Graphic revision entries:
------------

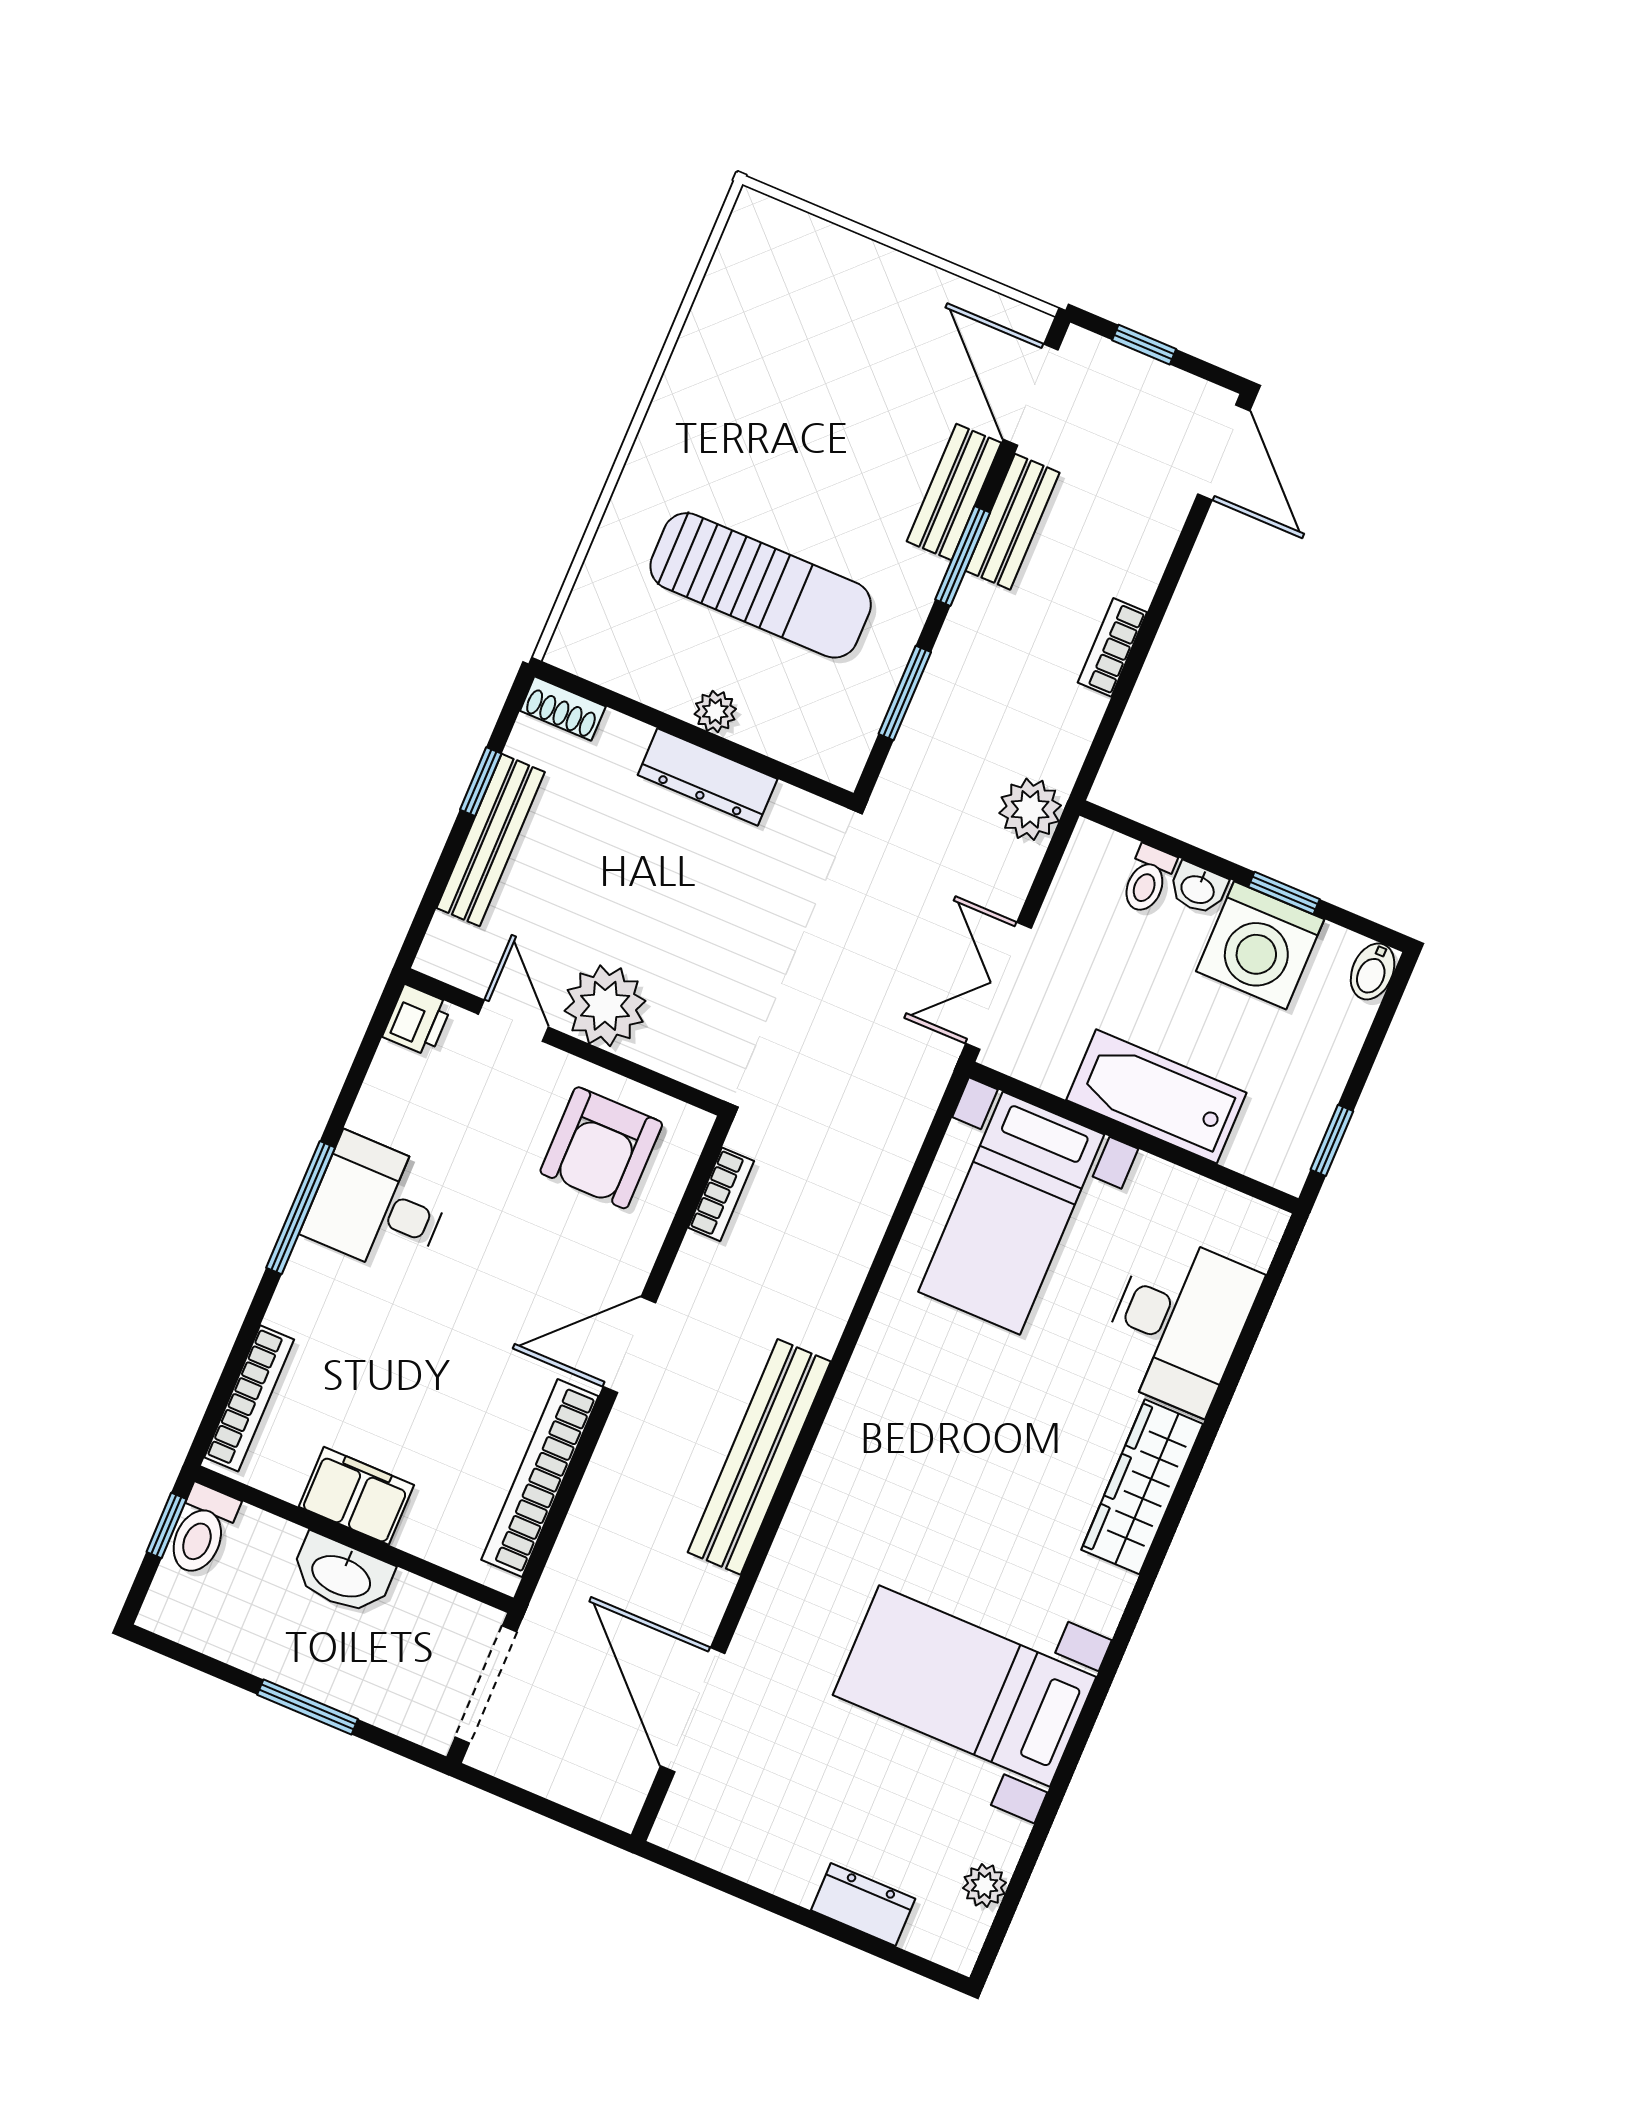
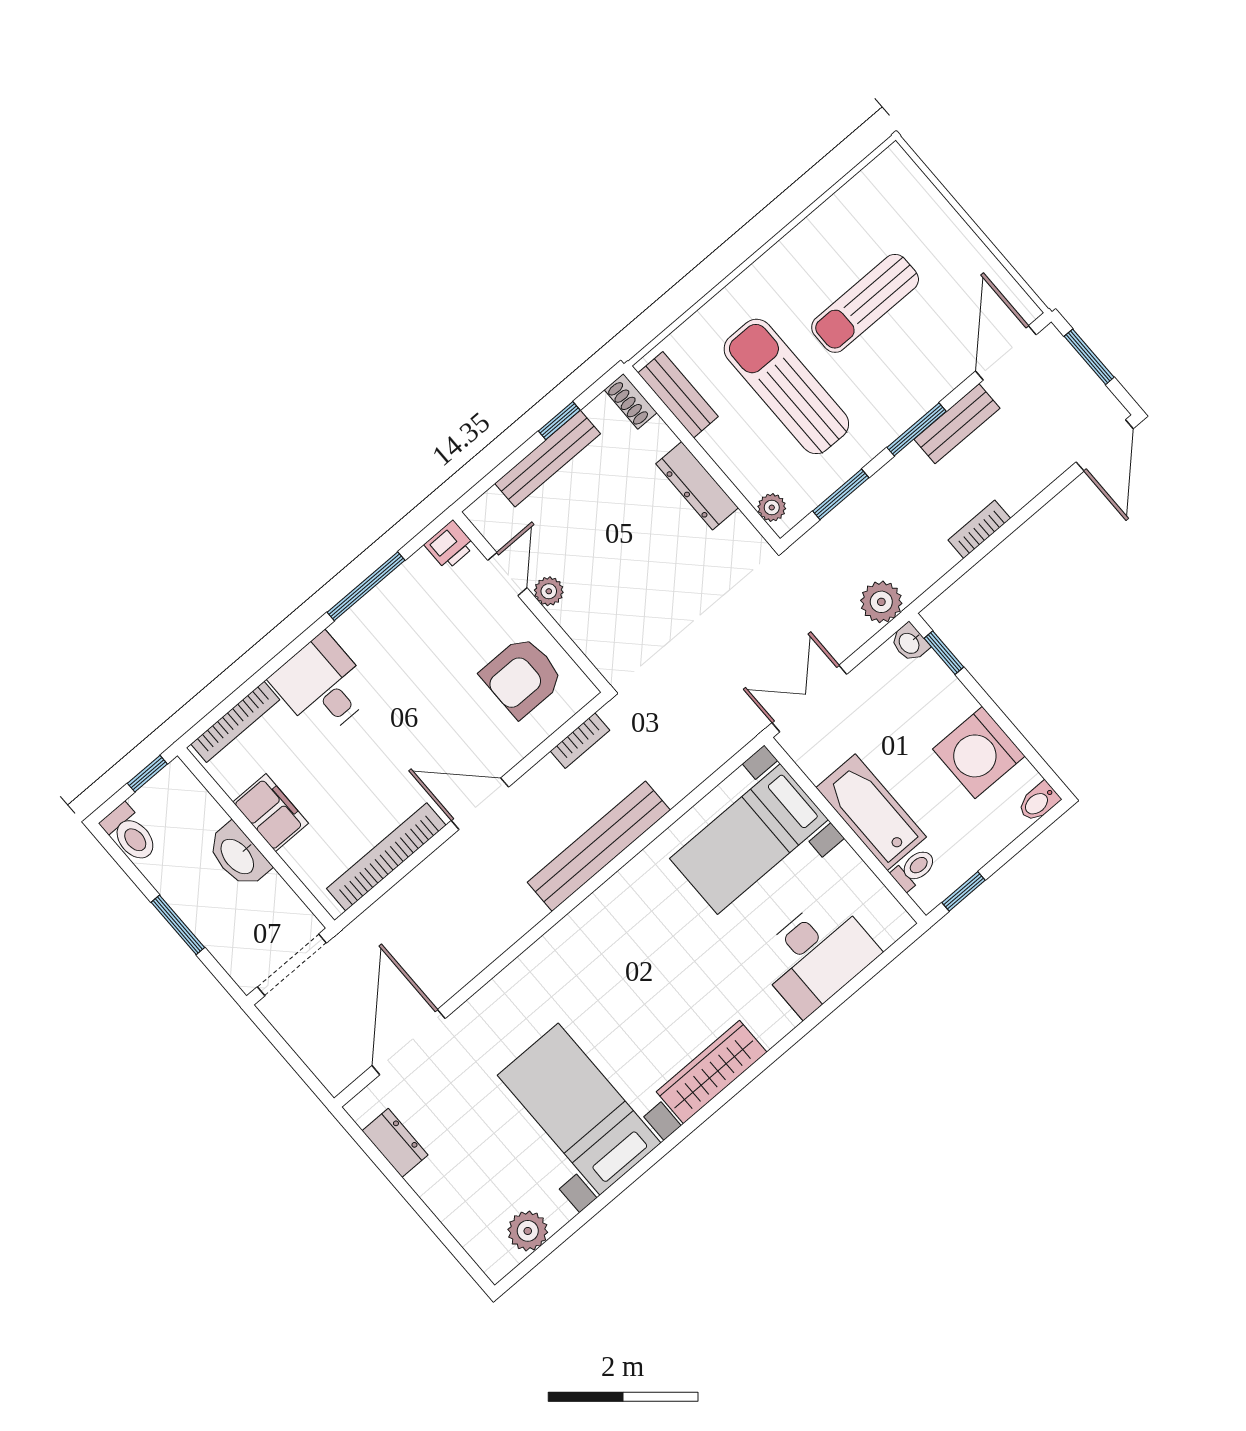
window: (1144, 345) -> (1089, 357), width x1.50
sun lounger: (810, 422) -> (865, 303), added
bench: (954, 492) -> (678, 395), moved, turned 90
sun lounger: (761, 585) -> (786, 386), turned 180
plant: (715, 711) -> (772, 508), moved
toilet: (1148, 879) -> (914, 869), moved, turned 180
washbasin: (1198, 888) -> (910, 643), moved
window: (1284, 893) -> (944, 653), moved
plant: (605, 1006) -> (549, 591), width x0.53, depth x0.53
desk: (378, 1205) -> (323, 686), moved
window: (301, 1208) -> (366, 586), moved
bench: (759, 1457) -> (599, 846), moved
wardrobe: (1142, 1487) -> (712, 1072), moved
toilet: (202, 1530) -> (130, 834), moved, turned -90
plant: (984, 1885) -> (528, 1231), width x1.38, depth x1.38
dresser: (863, 1905) -> (395, 1143), moved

------------

WORK REQUEST.
Keep only the lines from the one containing "wardrobe: (1142, 1487) -> (712, 1072), moved" through the final line of the records, and transcribe them exactly.

RESPONSE FOR THIS EXERCISE.
wardrobe: (1142, 1487) -> (712, 1072), moved
toilet: (202, 1530) -> (130, 834), moved, turned -90
plant: (984, 1885) -> (528, 1231), width x1.38, depth x1.38
dresser: (863, 1905) -> (395, 1143), moved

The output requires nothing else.